-- SUPPLIED DATA follows --
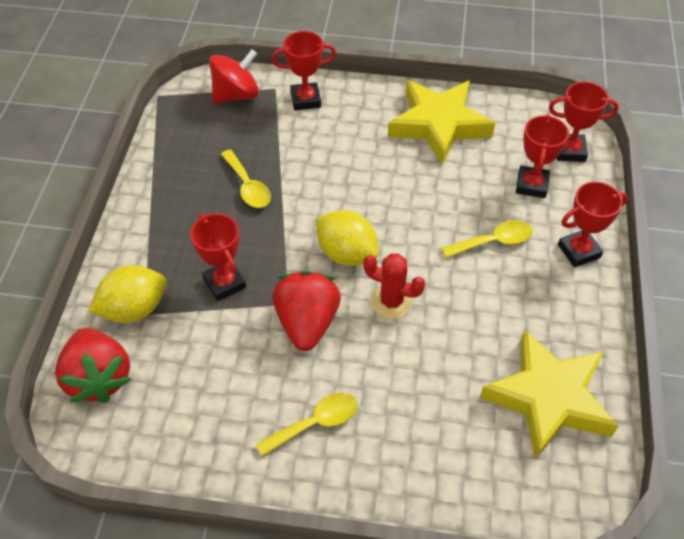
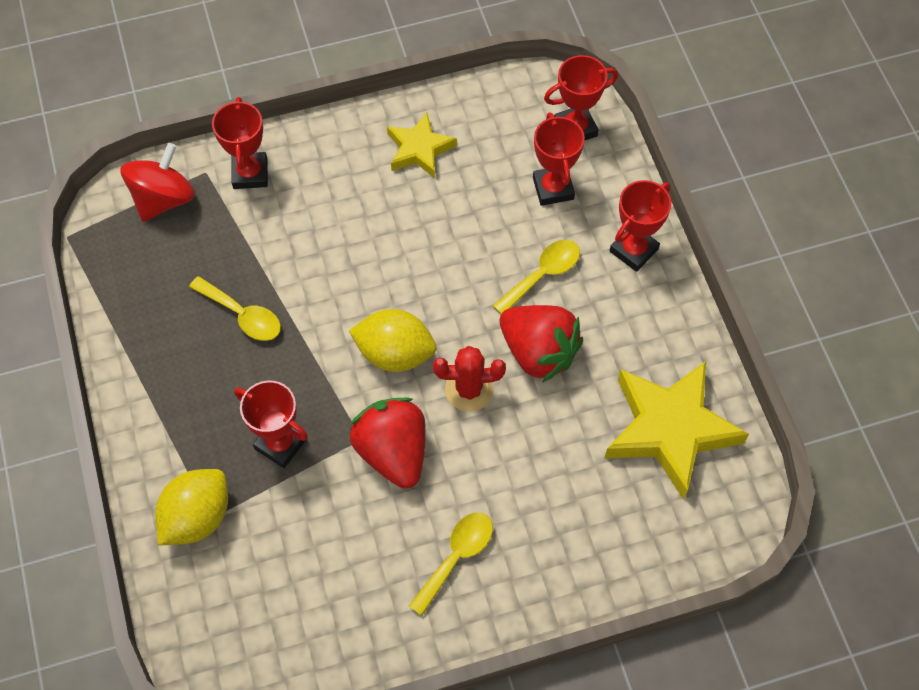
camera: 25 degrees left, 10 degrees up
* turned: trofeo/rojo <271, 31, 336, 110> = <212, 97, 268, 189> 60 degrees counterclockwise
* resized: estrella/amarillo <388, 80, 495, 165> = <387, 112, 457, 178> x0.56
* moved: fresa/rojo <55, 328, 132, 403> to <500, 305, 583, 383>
-- SUPPLIED DATA concluded --
● **REQUIREMENT**:
Every line of the listing must be reproduced exactly, though the pictures are to be left out.

● **WRITTEN REPLY**:
camera: 25 degrees left, 10 degrees up
* turned: trofeo/rojo <271, 31, 336, 110> = <212, 97, 268, 189> 60 degrees counterclockwise
* resized: estrella/amarillo <388, 80, 495, 165> = <387, 112, 457, 178> x0.56
* moved: fresa/rojo <55, 328, 132, 403> to <500, 305, 583, 383>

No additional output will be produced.